* **EXTRACTED INFORMATION**
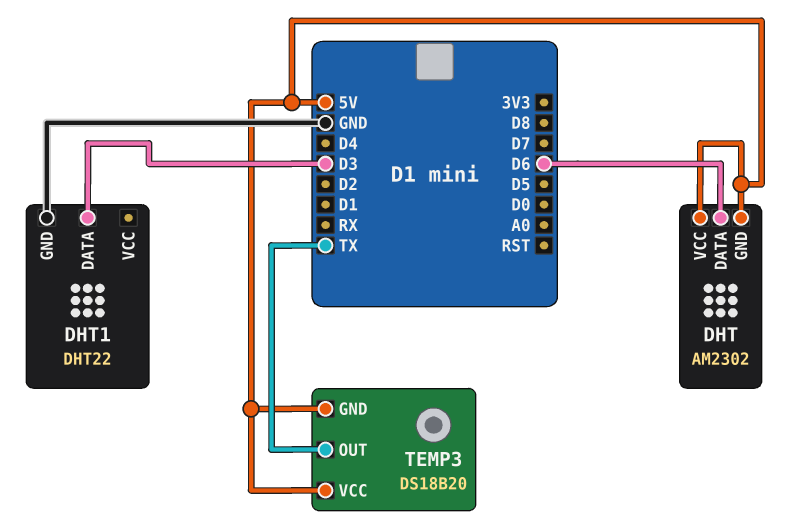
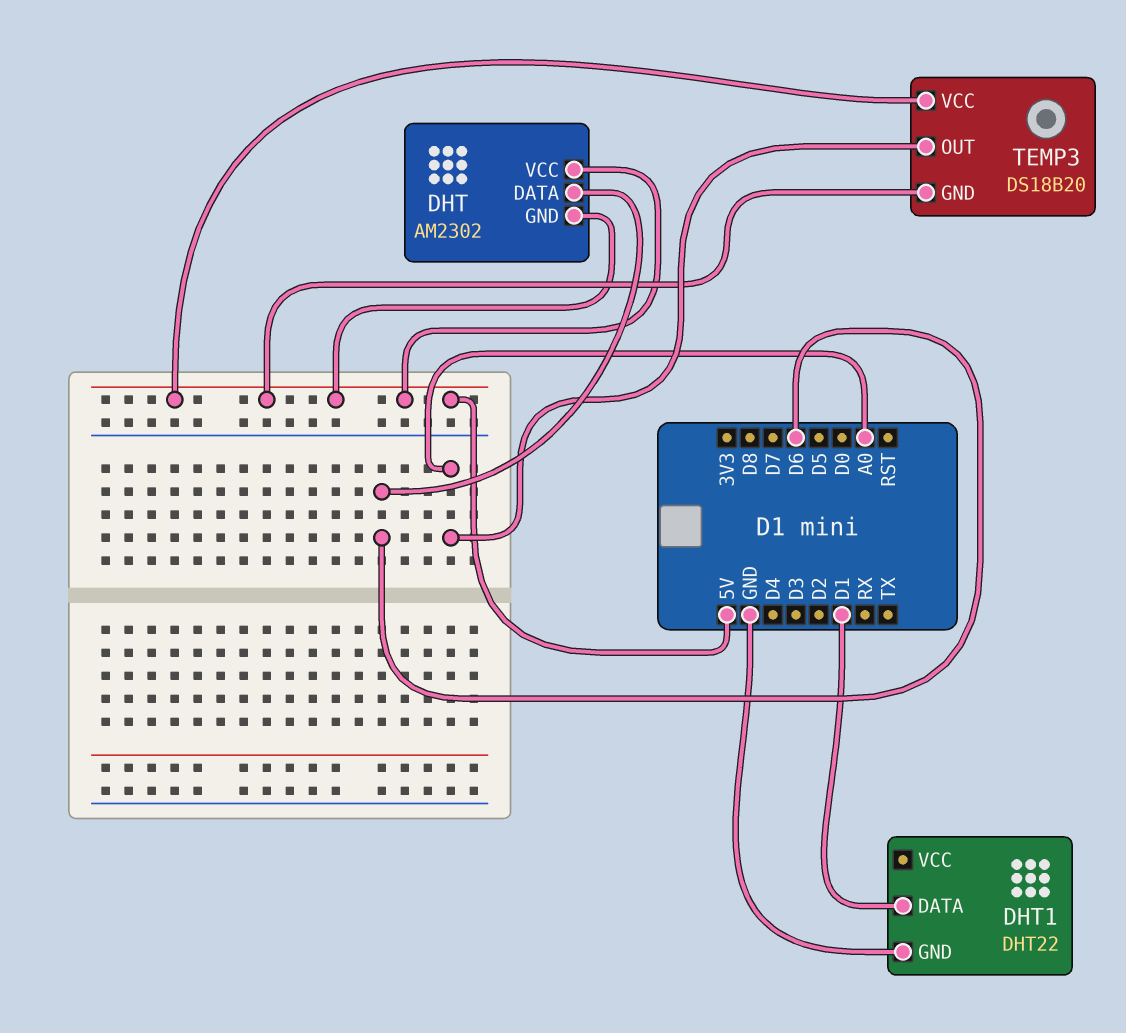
DHT1 pin DATA: D3 -> D1
TEMP3 pin OUT: TX -> A0

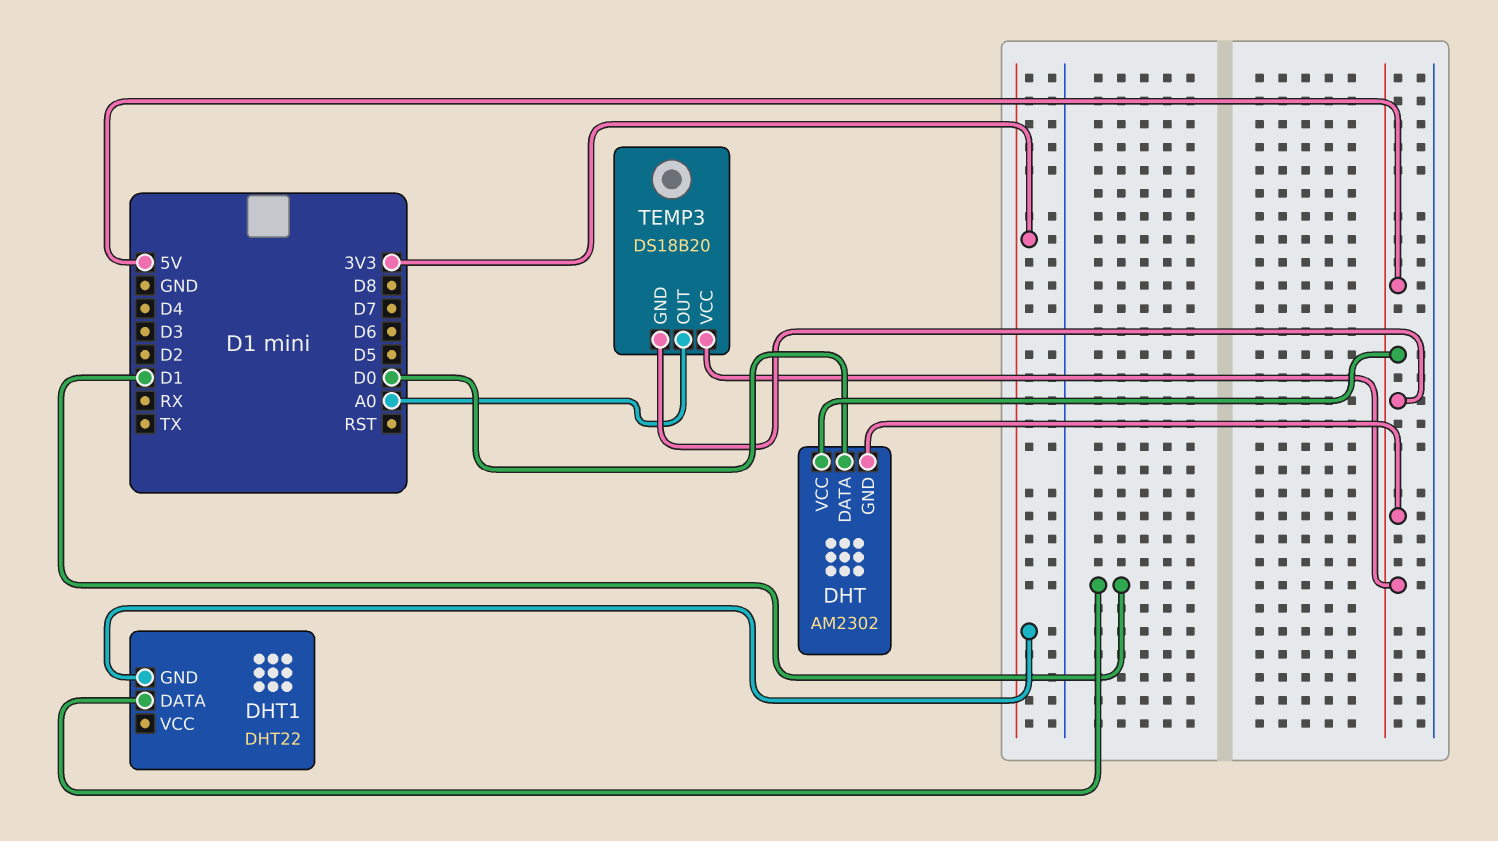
DHT pin DATA: D6 -> D0
DHT1 pin GND: GND -> 3V3

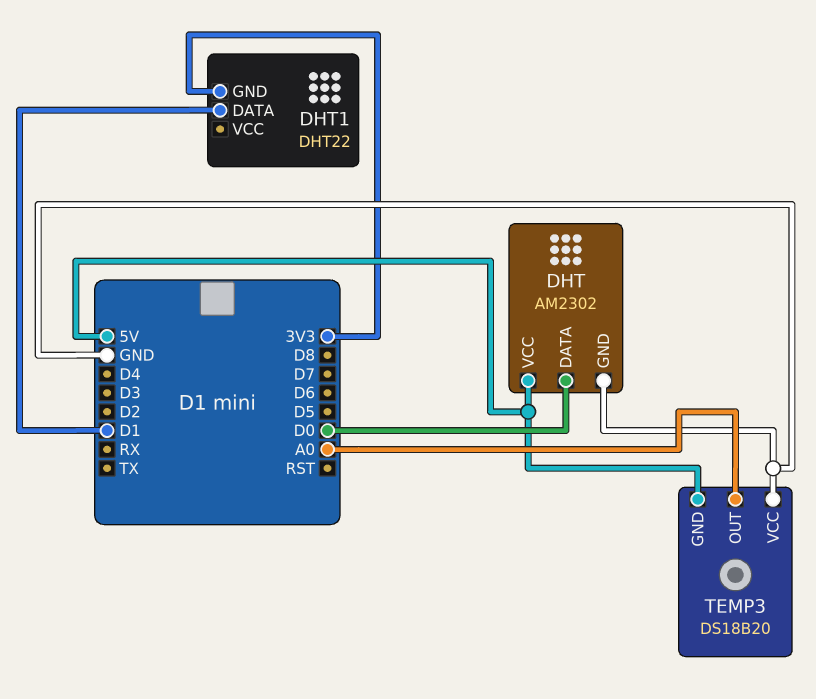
DHT pin GND: 5V -> GND
TEMP3 pin VCC: 5V -> GND

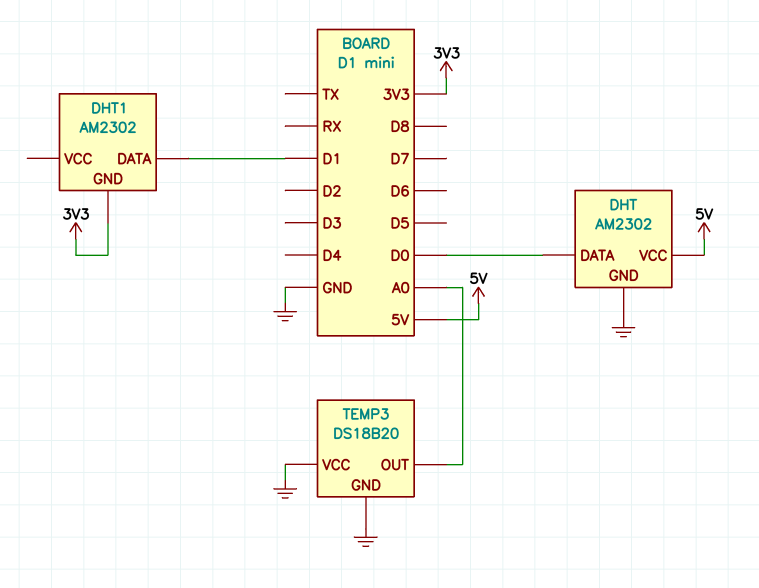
DHT1: DHT22 -> AM2302
TEMP3 pin GND: 5V -> GND

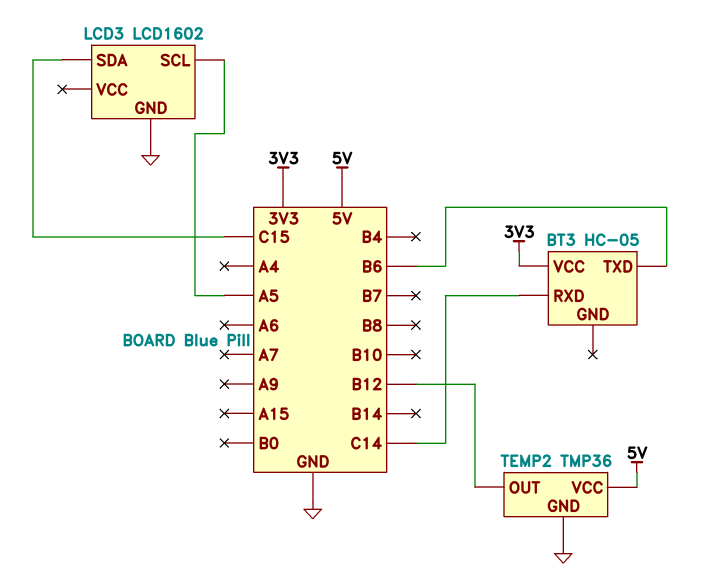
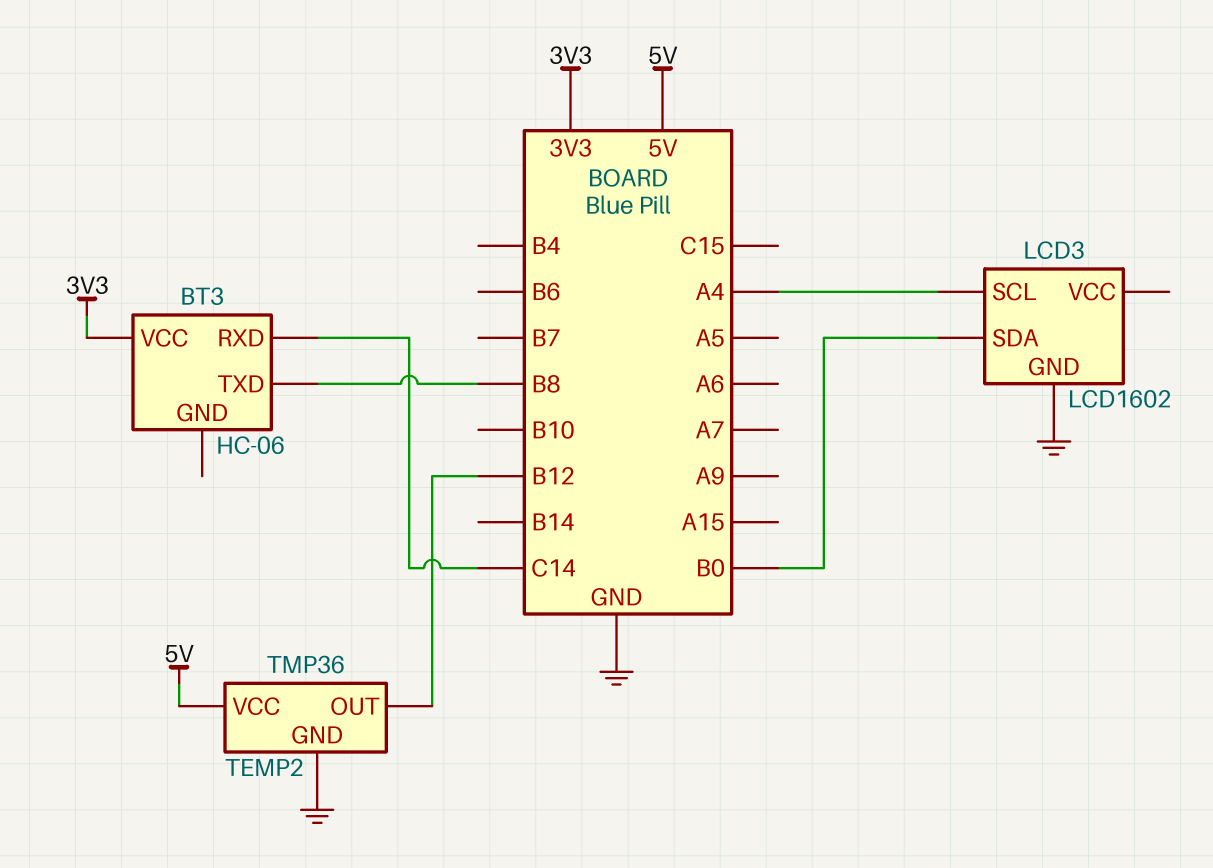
BT3: HC-05 -> HC-06
BT3 pin TXD: B6 -> B8
LCD3 pin SCL: A5 -> A4
LCD3 pin SDA: C15 -> B0

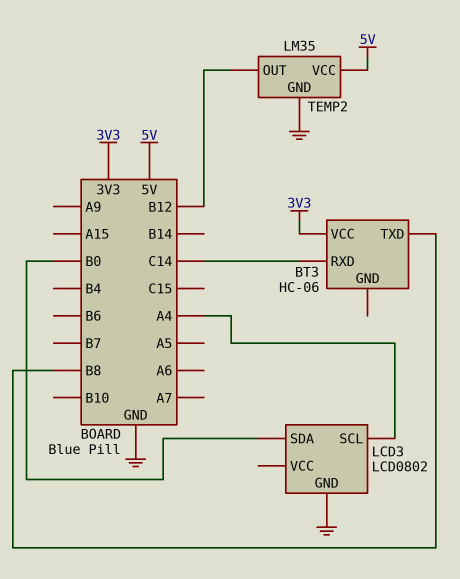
LCD3: LCD1602 -> LCD0802
TEMP2: TMP36 -> LM35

* **EXERCISE DETAILS**
Nothing but the lines from the one containing "TEMP3 pin GND: 5V -> GND" through the end of the entries is to be retyped, exactly as written and without pictures.

* **EXPECTED OUTPUT**
TEMP3 pin GND: 5V -> GND

BT3: HC-05 -> HC-06
BT3 pin TXD: B6 -> B8
LCD3 pin SCL: A5 -> A4
LCD3 pin SDA: C15 -> B0

LCD3: LCD1602 -> LCD0802
TEMP2: TMP36 -> LM35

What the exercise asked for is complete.